→ REQUIREMENT:
Pictures excluded, copy all of the data below exactly.

→ SUPPLIED MATERIAL:
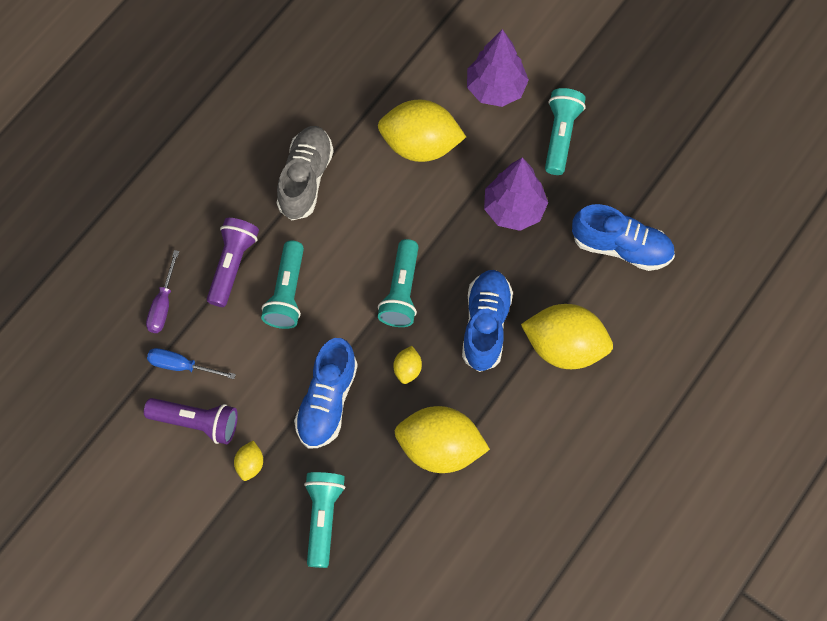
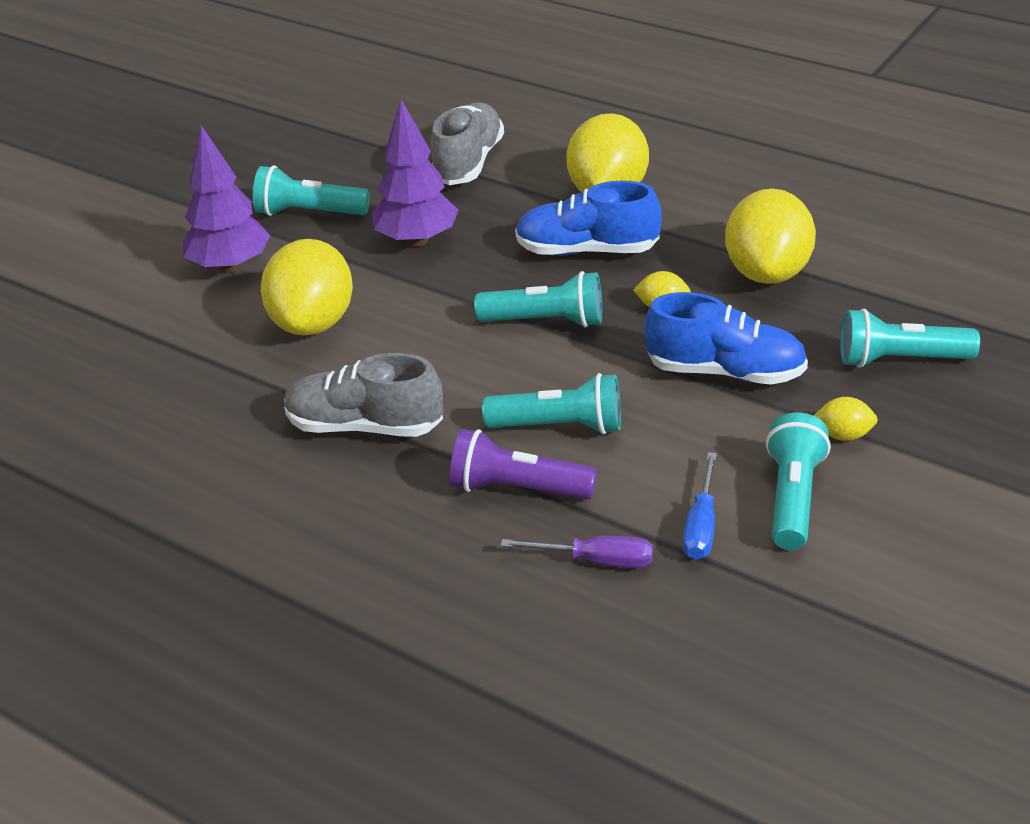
camera: 90 degrees left, 30 degrees down
(196, 422) = (793, 498): purple flashlight -> turquoise flashlight
(621, 247) = (468, 163): blue shoe -> grey shoe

→ RESULT OF THE EXERCISE:
camera: 90 degrees left, 30 degrees down
(196, 422) = (793, 498): purple flashlight -> turquoise flashlight
(621, 247) = (468, 163): blue shoe -> grey shoe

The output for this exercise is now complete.